▶ **Required work**:
Among the entries, find the lines with the string "yellow" and report them.

▶ **Given records**:
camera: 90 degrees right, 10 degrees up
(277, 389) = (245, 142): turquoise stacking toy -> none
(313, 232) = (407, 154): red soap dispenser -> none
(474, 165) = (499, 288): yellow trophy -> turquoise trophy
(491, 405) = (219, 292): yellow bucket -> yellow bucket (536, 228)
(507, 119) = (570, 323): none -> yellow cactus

--

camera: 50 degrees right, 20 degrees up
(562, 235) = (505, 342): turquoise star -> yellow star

...

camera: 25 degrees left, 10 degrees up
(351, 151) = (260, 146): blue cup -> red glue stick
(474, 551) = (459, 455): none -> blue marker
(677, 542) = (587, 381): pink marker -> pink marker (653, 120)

▶ **Result of this task**:
(474, 165) = (499, 288): yellow trophy -> turquoise trophy
(491, 405) = (219, 292): yellow bucket -> yellow bucket (536, 228)
(507, 119) = (570, 323): none -> yellow cactus
(562, 235) = (505, 342): turquoise star -> yellow star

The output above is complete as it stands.